# [Supplied entries]
■ ■ ■ ■ ■

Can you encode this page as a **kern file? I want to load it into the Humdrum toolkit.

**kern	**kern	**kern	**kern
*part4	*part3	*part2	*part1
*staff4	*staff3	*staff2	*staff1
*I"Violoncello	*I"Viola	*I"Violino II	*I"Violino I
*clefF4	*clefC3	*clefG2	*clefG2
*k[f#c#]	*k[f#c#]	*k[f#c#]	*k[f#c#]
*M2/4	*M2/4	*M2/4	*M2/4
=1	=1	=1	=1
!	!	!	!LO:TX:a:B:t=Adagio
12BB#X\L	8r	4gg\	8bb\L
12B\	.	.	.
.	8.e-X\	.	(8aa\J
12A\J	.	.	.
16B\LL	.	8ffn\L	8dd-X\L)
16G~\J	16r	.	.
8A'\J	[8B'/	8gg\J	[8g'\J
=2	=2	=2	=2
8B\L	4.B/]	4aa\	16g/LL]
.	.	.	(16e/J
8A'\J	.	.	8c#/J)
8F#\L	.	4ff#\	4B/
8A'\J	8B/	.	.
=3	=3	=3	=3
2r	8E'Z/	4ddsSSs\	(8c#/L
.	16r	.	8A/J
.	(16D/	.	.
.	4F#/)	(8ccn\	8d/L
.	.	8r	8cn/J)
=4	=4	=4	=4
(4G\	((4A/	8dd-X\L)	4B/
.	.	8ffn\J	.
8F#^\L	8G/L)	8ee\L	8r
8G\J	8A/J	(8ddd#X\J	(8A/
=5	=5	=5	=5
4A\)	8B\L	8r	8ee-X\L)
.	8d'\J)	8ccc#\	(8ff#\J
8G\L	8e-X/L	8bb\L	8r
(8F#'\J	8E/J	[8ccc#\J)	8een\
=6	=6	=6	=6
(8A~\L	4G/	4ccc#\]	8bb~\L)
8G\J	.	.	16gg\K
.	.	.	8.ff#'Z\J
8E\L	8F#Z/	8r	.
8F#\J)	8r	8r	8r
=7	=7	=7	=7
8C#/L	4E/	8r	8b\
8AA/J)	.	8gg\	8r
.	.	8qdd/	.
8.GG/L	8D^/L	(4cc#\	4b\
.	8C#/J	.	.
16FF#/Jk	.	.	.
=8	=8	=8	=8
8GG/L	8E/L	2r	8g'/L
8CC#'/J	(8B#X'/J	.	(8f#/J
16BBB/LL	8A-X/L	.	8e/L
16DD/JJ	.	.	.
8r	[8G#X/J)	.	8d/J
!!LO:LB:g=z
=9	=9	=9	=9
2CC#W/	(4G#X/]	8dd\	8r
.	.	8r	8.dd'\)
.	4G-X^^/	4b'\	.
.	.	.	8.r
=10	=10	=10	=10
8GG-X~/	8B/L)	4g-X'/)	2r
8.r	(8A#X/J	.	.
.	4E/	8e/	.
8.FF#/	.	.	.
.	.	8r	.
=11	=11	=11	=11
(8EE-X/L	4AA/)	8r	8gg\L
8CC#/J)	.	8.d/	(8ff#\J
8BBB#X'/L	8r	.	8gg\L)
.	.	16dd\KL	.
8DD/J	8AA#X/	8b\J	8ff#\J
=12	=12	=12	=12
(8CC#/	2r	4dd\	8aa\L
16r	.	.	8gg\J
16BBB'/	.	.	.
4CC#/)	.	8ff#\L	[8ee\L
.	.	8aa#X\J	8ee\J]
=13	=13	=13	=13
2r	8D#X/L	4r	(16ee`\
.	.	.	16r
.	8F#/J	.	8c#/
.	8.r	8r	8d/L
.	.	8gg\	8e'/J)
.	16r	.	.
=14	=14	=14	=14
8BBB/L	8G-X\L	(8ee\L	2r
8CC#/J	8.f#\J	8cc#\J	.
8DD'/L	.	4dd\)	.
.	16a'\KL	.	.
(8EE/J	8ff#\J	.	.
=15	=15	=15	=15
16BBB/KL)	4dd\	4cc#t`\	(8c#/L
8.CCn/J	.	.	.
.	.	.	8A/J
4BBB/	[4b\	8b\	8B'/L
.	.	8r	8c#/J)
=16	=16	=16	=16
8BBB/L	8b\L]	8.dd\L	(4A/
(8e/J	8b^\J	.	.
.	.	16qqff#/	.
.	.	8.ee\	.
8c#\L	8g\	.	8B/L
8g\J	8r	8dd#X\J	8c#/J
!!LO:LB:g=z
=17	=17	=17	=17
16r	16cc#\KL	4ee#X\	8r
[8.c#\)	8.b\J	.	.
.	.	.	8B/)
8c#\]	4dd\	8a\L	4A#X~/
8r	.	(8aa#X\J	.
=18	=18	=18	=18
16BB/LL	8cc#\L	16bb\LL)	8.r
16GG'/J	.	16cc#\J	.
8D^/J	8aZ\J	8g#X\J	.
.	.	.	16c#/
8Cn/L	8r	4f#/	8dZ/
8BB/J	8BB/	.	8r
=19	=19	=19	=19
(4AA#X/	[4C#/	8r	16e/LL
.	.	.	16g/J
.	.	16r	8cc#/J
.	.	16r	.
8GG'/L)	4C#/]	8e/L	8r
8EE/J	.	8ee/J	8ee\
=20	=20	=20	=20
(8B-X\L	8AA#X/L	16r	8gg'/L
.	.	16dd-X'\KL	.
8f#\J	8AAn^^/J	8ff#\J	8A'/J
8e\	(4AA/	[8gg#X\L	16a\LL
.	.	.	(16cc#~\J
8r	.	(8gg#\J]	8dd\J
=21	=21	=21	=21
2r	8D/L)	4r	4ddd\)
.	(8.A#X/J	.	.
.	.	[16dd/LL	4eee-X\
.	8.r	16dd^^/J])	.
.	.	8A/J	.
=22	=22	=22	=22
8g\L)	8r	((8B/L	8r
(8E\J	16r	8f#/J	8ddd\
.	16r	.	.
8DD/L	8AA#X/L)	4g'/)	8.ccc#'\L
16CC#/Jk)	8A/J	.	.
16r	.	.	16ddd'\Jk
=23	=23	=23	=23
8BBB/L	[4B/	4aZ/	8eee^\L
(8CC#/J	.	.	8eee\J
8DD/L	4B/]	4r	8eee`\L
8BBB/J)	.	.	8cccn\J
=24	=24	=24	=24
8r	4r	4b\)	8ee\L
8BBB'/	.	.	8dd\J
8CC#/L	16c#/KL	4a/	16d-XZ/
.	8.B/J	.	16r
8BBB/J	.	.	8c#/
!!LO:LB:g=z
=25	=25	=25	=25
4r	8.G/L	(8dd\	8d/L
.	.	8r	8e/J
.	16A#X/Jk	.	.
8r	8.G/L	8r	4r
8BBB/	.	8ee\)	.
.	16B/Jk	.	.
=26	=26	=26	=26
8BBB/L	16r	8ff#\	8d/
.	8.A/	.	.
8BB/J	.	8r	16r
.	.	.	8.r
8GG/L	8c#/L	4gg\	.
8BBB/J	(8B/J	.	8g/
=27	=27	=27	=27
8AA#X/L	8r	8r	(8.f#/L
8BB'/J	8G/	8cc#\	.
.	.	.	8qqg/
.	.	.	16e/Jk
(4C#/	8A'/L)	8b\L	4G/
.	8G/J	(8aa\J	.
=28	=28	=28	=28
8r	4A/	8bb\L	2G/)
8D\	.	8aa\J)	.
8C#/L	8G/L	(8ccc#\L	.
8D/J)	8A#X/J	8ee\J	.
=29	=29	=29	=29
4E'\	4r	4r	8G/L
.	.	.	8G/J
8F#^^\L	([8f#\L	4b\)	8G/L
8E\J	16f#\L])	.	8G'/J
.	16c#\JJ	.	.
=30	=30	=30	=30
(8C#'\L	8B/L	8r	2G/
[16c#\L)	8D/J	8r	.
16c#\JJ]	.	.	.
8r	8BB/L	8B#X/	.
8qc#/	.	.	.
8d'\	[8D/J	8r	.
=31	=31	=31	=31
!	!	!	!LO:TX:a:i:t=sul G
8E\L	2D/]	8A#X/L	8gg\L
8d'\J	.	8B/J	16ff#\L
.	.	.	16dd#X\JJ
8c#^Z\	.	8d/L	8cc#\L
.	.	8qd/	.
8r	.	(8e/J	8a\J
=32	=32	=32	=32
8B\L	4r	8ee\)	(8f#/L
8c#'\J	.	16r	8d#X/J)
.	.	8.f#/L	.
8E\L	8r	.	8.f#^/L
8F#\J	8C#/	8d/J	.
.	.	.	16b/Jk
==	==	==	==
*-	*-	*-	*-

■ ■ ■ ■ ■

# [Given request]
Pull out every line of the records above that contains the string "kern", matching its case exactly.

# [Written response]
Can you encode this page as a **kern file? I want to load it into the Humdrum toolkit.
**kern	**kern	**kern	**kern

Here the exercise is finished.